• _YOUR ASSIGNMENT_
Pictures are not part of the copy. Set down exactly the lines from the one containing "grey cone H4 level 1 -> grey cone C4 level 1" through the last line of the material below.
┌──
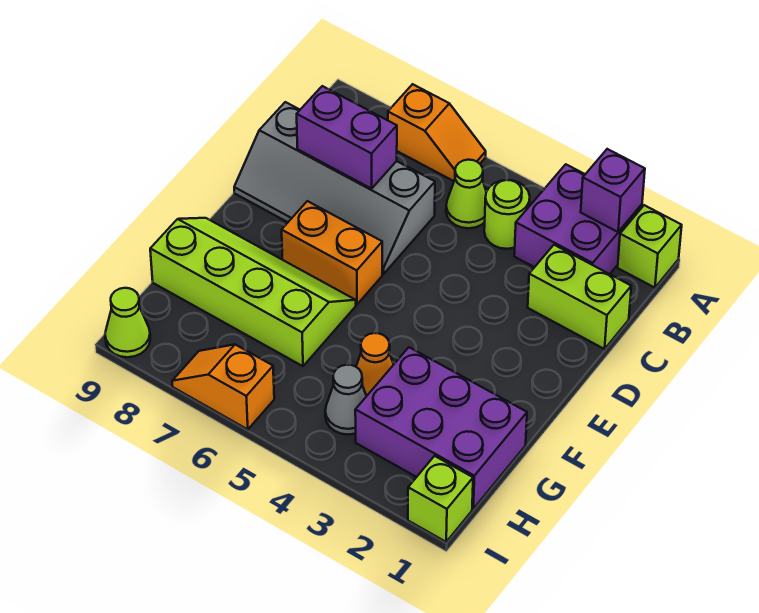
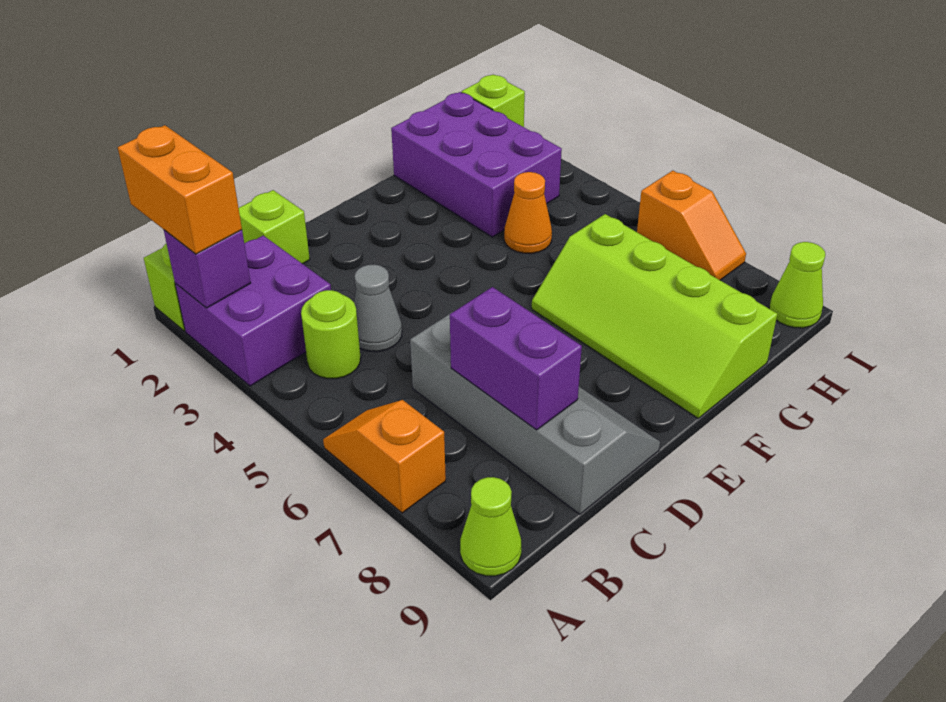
lime cone B5 level 1 -> lime cone A9 level 1
lime brick C1:C2 level 1 -> lime brick C1 level 1
orange brick E6:E7 level 1 -> orange brick A1:A2 level 3
grey cone H4 level 1 -> grey cone C4 level 1

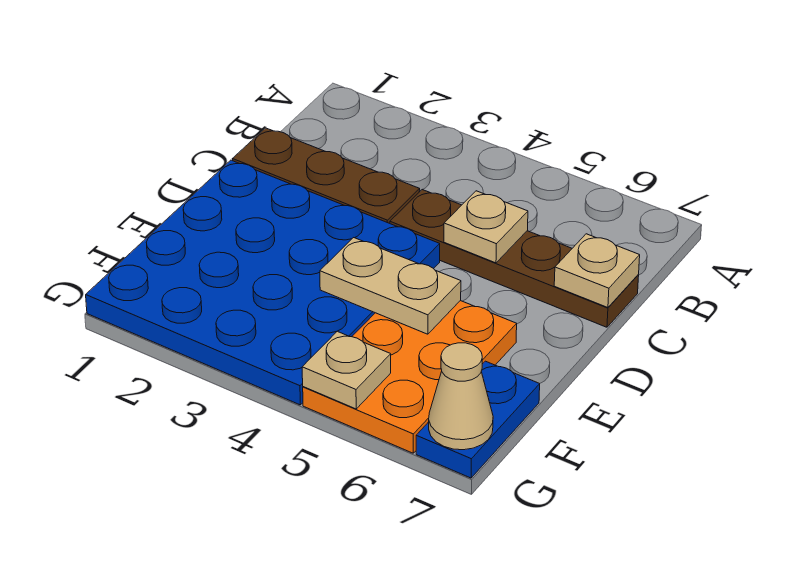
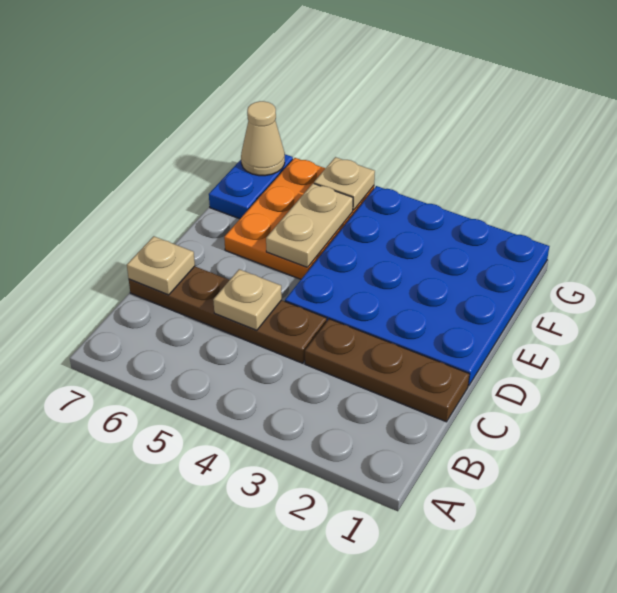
tan plate E4:E5 level 2 -> tan plate E5:F5 level 2

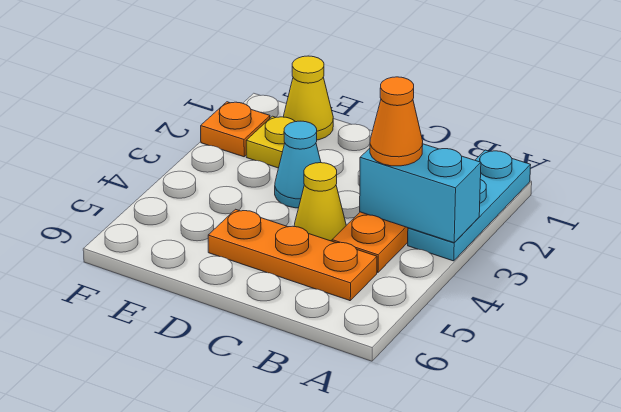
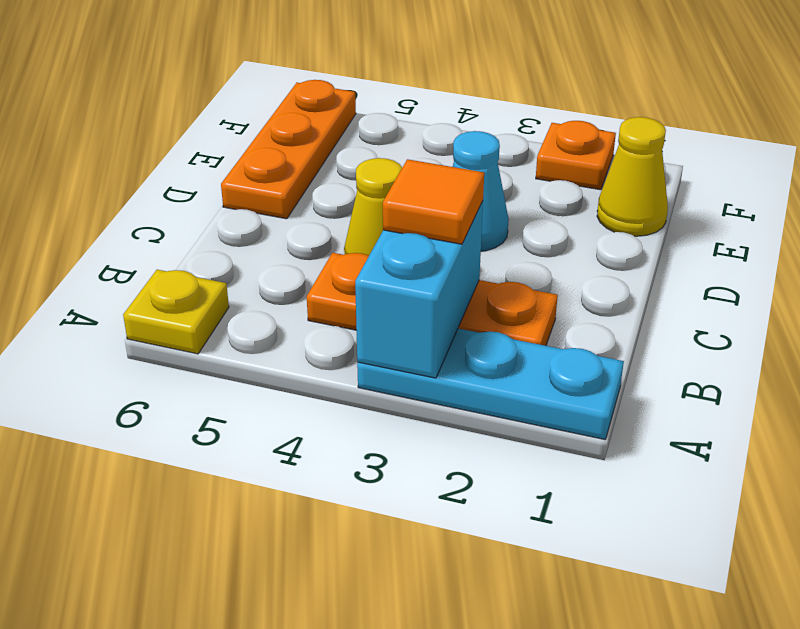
orange cone B3 level 3 -> orange tile B3 level 3
orange plate B5:D5 level 1 -> orange plate D6:F6 level 1
yellow plate E2 level 1 -> yellow plate A6 level 1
└──
• _RESULT OF THIS TASK_
grey cone H4 level 1 -> grey cone C4 level 1

tan plate E4:E5 level 2 -> tan plate E5:F5 level 2

orange cone B3 level 3 -> orange tile B3 level 3
orange plate B5:D5 level 1 -> orange plate D6:F6 level 1
yellow plate E2 level 1 -> yellow plate A6 level 1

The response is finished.